**Action item:** Your answer should be a single number: how many lines in the data below hold the string "sablier".

**Input material:**
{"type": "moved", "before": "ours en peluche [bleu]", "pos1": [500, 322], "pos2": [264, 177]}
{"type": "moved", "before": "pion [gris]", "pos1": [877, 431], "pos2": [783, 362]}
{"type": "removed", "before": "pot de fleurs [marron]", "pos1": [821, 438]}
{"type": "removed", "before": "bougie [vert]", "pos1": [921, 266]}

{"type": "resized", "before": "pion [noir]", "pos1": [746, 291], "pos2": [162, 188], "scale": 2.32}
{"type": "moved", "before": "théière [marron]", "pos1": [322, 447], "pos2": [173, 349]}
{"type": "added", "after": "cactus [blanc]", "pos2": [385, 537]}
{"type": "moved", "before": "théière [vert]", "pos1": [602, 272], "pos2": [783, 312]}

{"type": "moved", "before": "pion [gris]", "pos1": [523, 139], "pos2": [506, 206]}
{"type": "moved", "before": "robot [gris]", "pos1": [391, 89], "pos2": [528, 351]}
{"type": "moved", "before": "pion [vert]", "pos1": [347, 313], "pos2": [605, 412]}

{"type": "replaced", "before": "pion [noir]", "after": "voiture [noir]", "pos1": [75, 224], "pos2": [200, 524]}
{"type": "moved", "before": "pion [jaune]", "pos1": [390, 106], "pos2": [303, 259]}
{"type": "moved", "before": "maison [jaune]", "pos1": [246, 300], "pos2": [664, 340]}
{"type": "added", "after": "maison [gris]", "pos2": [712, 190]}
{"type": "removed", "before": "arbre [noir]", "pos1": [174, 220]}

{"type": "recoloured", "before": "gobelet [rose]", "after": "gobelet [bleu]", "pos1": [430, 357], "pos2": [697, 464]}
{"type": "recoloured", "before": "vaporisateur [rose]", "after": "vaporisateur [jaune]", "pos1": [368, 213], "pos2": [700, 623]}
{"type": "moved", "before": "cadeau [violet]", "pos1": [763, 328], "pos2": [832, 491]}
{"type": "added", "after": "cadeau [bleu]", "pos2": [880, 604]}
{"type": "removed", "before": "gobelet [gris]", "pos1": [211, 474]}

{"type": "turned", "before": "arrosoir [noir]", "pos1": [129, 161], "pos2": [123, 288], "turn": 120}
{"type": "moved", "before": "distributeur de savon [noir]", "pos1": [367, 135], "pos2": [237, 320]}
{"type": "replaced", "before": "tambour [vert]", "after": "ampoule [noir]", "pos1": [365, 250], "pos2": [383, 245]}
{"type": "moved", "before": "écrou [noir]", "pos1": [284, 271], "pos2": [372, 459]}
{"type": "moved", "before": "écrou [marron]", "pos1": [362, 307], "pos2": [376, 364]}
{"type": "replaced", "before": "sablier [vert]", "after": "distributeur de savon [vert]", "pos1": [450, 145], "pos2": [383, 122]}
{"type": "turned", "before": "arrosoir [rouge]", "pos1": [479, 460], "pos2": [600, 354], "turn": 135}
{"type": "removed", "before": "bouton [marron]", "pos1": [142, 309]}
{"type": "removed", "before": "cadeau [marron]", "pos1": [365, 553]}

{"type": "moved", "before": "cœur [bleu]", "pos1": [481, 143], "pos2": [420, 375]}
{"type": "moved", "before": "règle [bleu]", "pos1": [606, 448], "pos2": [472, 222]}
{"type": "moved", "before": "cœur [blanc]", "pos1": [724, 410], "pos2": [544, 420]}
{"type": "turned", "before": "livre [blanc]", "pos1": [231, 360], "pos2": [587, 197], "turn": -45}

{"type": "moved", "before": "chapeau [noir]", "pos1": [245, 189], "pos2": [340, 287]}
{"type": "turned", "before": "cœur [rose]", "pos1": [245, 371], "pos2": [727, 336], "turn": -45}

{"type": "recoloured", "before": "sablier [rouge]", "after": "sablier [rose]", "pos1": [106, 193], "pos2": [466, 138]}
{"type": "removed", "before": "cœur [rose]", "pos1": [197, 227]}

**Expected answer:** 2